Dataset items

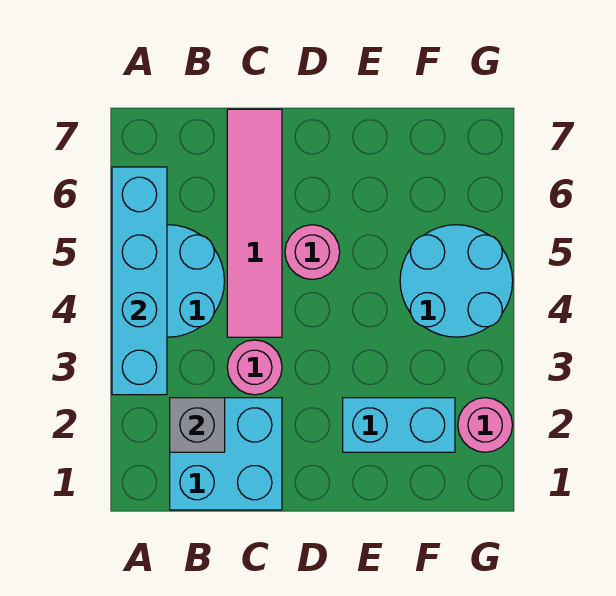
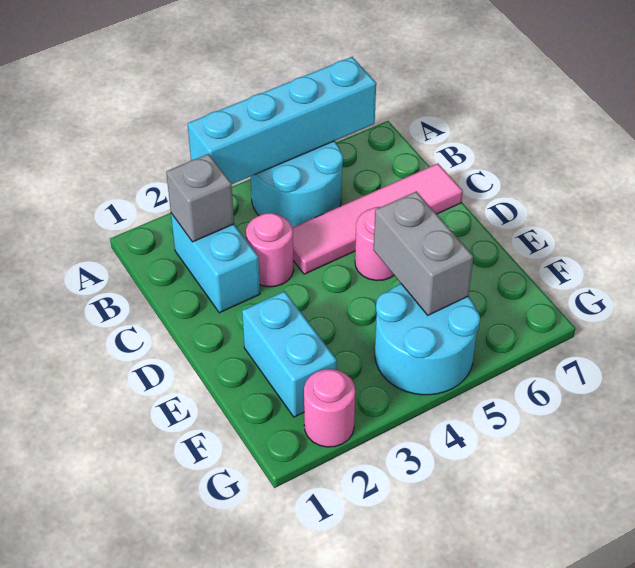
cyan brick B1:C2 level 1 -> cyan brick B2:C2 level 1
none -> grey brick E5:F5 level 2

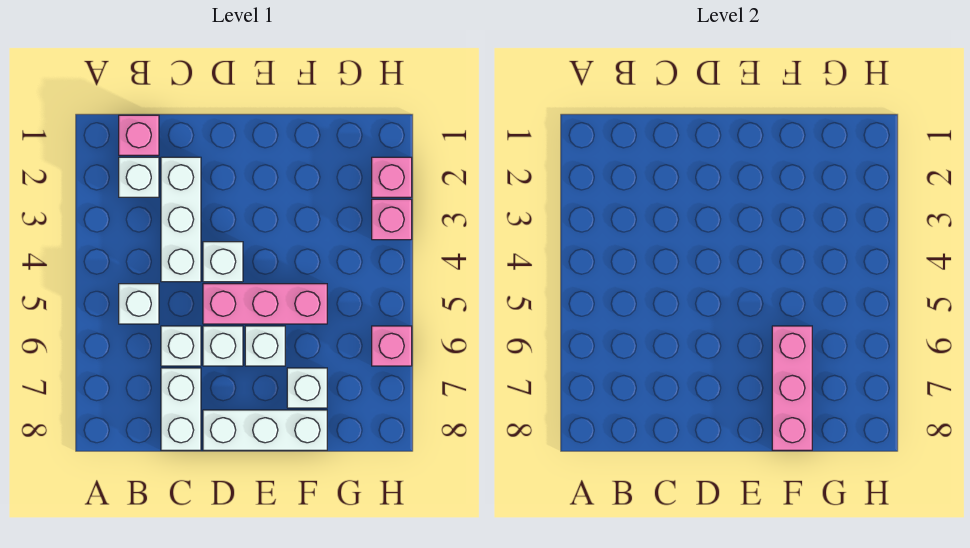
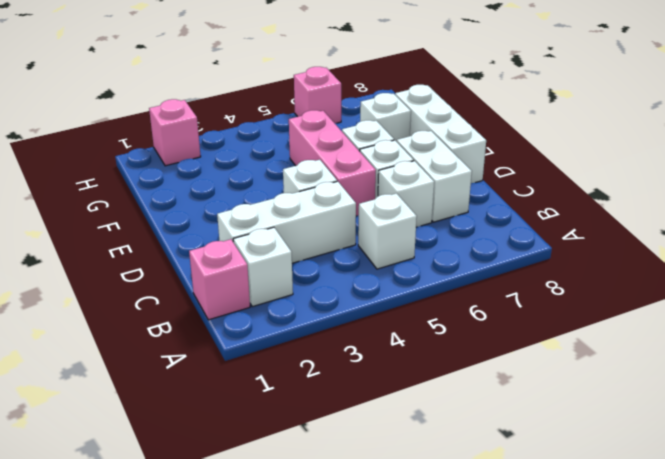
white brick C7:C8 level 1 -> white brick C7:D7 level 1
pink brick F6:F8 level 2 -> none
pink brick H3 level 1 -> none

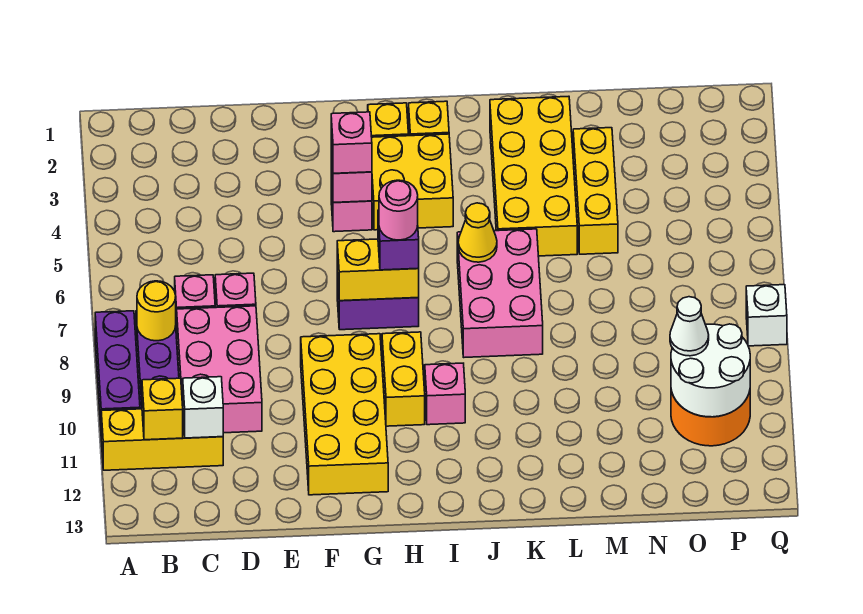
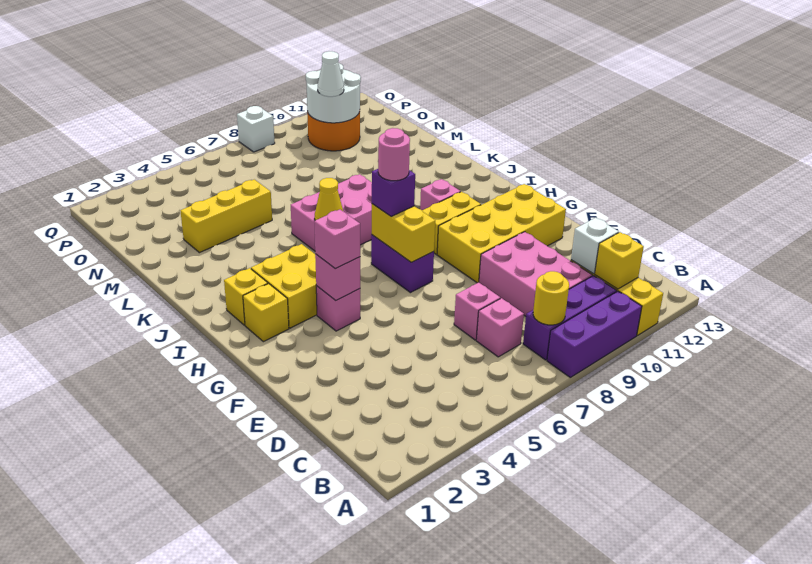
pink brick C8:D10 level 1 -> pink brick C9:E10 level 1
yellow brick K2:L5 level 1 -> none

Exercise description
Go through the records above and return every line that holds the string "pink".

Completed exercise
pink brick F6:F8 level 2 -> none
pink brick H3 level 1 -> none
pink brick C8:D10 level 1 -> pink brick C9:E10 level 1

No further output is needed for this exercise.